* WORK INSTRUCTION: Taking the listing below, restate word for word each line from the line with "(131, 309) = (169, 179): brown" to the line with "(229, 409) = (434, 244): none -> pink spool", ends included, and stop there.

### EXCERPTED DATA ###

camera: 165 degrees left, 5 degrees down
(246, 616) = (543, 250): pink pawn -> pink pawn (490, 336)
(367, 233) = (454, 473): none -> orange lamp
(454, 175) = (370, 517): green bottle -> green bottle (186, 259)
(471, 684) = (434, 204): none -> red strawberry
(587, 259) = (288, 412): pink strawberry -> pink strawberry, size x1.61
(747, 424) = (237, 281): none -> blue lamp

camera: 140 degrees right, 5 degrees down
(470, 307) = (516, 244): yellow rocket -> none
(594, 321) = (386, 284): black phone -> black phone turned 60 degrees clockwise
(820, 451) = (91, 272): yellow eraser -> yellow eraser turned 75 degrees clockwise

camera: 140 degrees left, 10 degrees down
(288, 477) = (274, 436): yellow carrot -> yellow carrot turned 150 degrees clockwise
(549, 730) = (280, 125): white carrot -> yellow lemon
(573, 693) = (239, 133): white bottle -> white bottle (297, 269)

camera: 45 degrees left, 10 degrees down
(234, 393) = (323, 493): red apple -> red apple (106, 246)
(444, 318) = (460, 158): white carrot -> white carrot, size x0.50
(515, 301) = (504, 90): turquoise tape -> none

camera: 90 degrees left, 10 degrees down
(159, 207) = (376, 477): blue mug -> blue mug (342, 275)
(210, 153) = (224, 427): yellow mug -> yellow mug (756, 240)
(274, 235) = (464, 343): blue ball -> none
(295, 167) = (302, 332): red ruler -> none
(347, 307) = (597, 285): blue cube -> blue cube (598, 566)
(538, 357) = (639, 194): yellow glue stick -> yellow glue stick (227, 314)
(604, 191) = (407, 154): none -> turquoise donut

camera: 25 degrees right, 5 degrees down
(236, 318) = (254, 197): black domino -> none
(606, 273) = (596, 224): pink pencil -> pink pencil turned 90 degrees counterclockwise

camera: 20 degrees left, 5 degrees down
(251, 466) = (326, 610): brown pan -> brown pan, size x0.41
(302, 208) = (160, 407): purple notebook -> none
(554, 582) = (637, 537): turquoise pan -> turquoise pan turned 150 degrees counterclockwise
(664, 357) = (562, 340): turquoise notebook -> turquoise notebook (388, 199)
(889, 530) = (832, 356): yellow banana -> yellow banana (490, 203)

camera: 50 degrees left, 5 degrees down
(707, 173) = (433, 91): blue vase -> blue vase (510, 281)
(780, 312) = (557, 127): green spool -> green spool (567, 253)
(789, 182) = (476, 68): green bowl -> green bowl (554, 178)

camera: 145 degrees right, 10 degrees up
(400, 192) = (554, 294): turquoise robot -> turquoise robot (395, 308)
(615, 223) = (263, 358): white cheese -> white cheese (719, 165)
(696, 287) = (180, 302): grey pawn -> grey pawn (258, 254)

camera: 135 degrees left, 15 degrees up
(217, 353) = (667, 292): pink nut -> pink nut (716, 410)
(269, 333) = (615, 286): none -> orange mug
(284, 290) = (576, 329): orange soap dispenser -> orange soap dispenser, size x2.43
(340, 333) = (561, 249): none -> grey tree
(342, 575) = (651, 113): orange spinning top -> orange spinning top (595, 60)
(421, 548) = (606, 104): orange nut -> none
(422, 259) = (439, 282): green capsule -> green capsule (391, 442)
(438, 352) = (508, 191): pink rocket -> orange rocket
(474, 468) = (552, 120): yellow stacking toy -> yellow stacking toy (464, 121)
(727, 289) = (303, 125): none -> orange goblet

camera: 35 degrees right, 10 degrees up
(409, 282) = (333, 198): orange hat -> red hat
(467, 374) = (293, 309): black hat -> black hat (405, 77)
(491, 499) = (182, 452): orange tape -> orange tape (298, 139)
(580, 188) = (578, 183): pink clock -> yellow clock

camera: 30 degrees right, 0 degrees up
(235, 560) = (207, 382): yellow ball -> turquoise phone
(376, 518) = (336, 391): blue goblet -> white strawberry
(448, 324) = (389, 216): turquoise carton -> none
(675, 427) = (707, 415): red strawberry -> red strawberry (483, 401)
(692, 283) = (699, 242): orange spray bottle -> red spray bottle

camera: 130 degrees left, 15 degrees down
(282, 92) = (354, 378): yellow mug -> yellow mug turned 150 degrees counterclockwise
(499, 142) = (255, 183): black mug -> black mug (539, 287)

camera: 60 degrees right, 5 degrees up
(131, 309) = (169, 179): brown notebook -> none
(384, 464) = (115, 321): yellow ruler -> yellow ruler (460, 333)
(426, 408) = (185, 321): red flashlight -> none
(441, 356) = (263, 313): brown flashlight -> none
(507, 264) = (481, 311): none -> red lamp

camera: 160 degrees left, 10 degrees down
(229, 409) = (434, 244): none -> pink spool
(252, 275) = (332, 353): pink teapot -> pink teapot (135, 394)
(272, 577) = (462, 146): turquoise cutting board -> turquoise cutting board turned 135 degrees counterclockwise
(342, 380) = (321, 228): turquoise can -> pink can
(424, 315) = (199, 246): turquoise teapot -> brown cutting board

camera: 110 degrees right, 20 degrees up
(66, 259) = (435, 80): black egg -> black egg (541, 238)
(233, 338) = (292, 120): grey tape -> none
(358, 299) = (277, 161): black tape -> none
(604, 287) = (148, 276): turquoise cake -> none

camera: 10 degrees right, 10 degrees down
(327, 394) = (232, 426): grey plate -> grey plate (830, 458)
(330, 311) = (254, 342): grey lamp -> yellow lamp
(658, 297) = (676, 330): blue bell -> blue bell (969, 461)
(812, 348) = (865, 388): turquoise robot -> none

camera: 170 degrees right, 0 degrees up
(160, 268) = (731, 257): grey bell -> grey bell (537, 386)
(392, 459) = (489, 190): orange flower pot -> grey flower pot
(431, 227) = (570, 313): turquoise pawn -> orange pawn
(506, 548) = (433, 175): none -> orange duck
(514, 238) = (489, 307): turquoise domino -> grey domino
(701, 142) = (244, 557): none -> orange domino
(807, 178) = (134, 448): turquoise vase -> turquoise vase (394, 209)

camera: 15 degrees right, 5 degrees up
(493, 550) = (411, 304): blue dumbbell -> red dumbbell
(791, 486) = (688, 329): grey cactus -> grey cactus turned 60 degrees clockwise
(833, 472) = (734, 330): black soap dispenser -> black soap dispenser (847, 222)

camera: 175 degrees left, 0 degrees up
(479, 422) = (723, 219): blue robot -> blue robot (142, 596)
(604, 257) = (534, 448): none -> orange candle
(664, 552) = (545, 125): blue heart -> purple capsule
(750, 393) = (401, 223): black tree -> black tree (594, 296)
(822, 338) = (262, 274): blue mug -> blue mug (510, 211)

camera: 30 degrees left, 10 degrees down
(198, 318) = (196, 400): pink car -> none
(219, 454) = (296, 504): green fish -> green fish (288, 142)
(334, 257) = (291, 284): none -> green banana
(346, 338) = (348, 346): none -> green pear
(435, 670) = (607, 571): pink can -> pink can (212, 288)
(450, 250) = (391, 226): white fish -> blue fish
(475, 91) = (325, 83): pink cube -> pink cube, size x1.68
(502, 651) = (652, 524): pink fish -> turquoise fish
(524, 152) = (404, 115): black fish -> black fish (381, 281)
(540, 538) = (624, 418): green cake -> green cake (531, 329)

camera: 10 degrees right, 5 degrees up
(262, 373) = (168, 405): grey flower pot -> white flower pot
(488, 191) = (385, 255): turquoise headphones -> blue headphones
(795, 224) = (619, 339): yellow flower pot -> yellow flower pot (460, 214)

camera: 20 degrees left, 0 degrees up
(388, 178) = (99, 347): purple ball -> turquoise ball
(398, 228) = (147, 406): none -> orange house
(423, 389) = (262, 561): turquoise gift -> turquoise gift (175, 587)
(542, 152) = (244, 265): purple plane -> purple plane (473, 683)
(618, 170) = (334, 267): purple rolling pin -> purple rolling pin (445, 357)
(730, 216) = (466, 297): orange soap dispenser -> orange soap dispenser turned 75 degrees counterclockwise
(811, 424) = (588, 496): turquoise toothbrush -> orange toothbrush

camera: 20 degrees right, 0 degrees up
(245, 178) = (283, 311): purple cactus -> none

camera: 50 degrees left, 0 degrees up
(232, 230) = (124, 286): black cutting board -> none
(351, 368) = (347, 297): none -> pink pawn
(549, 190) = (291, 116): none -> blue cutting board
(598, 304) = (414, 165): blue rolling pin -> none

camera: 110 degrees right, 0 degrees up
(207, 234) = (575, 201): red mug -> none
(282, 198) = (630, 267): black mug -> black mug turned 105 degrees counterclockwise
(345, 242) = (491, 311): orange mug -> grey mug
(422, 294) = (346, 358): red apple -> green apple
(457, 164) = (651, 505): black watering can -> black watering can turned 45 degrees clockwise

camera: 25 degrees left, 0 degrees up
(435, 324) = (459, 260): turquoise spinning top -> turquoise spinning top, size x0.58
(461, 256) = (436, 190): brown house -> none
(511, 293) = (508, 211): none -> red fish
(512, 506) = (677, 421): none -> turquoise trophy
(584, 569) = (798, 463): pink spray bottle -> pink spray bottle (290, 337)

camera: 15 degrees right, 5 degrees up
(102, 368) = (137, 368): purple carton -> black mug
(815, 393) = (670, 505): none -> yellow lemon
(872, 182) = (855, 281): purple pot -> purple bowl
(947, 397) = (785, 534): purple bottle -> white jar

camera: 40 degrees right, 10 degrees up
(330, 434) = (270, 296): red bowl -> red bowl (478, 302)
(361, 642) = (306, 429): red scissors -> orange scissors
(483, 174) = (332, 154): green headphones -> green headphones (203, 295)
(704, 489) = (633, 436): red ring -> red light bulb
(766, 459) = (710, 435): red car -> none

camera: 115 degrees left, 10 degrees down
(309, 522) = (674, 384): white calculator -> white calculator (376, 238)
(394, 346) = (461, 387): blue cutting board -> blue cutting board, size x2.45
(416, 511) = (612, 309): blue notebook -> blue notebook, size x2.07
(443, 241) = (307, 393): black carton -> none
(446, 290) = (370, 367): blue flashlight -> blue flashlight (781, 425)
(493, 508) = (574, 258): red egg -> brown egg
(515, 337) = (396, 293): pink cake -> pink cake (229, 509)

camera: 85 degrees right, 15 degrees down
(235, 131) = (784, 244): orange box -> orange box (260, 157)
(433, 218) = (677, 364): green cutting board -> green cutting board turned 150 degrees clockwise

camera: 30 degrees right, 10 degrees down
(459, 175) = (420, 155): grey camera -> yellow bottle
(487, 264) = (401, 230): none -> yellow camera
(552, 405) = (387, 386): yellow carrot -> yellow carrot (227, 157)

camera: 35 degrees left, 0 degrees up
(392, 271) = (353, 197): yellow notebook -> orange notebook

###

* ANSWER FOR THIS EXERCISE:
(131, 309) = (169, 179): brown notebook -> none
(384, 464) = (115, 321): yellow ruler -> yellow ruler (460, 333)
(426, 408) = (185, 321): red flashlight -> none
(441, 356) = (263, 313): brown flashlight -> none
(507, 264) = (481, 311): none -> red lamp

camera: 160 degrees left, 10 degrees down
(229, 409) = (434, 244): none -> pink spool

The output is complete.